--- ACTIVITY ---
Your reply should set down word for word each line below from the one with "removed | turquoise" through the final line, both included, but none of the pictures.

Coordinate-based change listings
■ ■ ■ ■
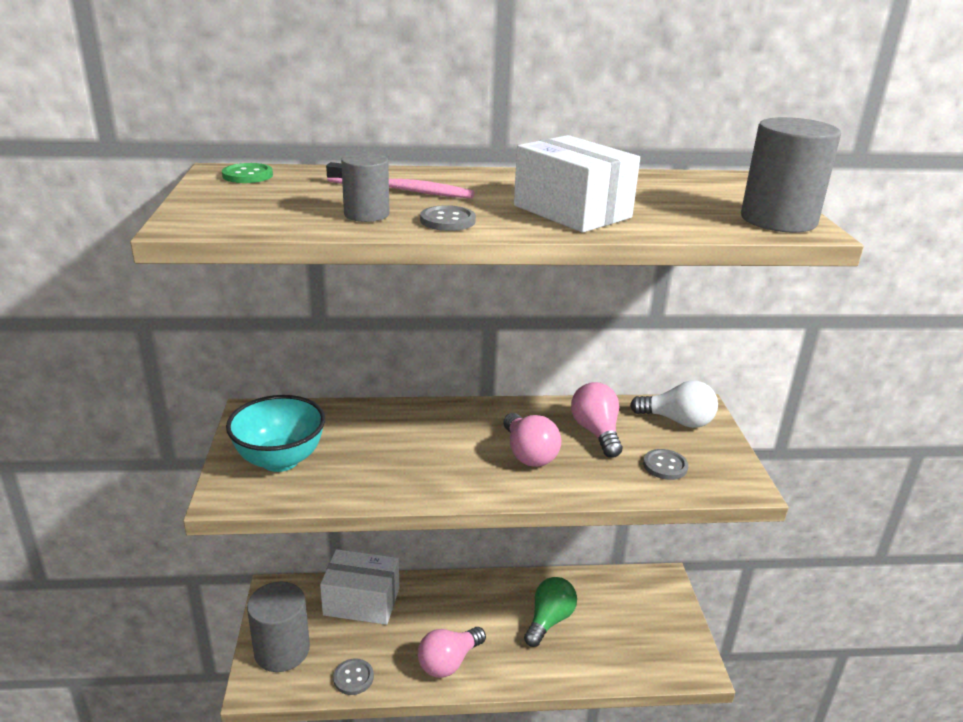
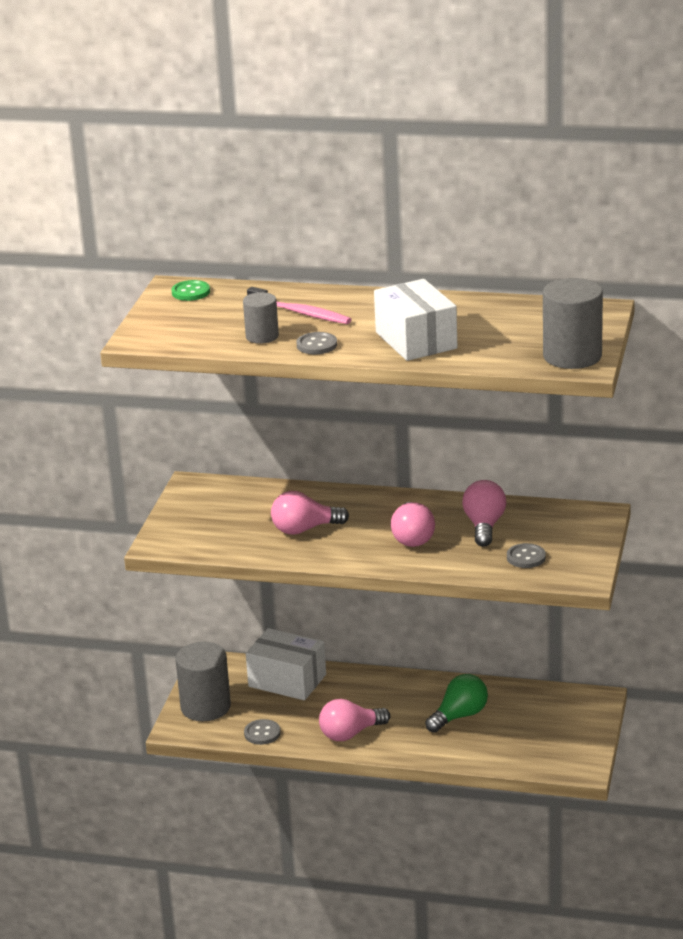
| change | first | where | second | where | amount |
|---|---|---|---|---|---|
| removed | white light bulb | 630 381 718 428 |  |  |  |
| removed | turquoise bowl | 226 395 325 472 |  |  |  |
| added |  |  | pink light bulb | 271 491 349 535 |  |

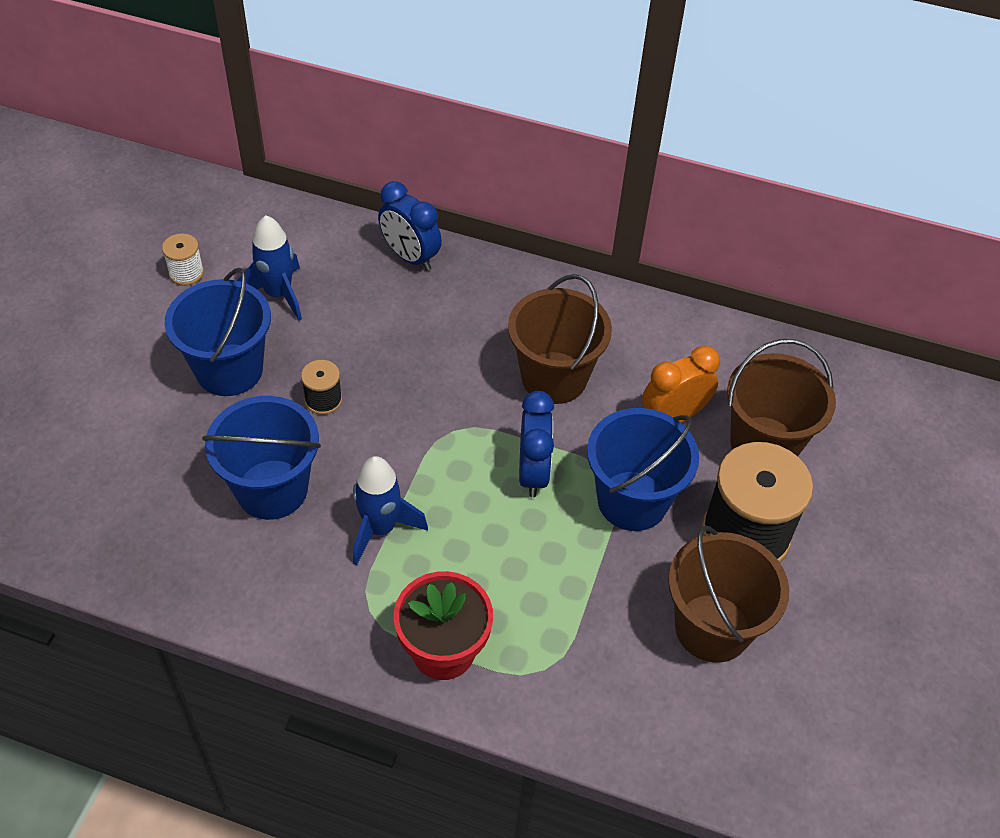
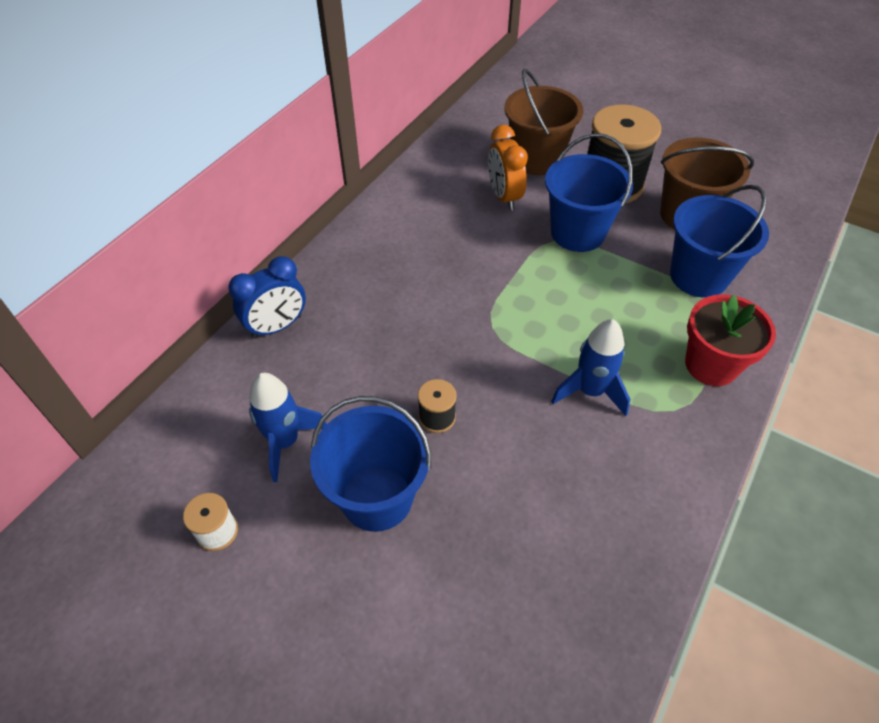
| change | first | where | second | where | amount |
|---|---|---|---|---|---|
| removed | brown bucket | 508 274 612 404 |  |  |  |
| removed | blue clock | 519 391 554 498 |  |  |  |
| moved | blue bucket | 202 396 321 520 |  | 670 185 769 298 |  |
■ ■ ■ ■
--- RESPONSE AREA ---
| removed | turquoise bowl | 226 395 325 472 |  |  |  |
| added |  |  | pink light bulb | 271 491 349 535 |  |

| change | first | where | second | where | amount |
|---|---|---|---|---|---|
| removed | brown bucket | 508 274 612 404 |  |  |  |
| removed | blue clock | 519 391 554 498 |  |  |  |
| moved | blue bucket | 202 396 321 520 |  | 670 185 769 298 |  |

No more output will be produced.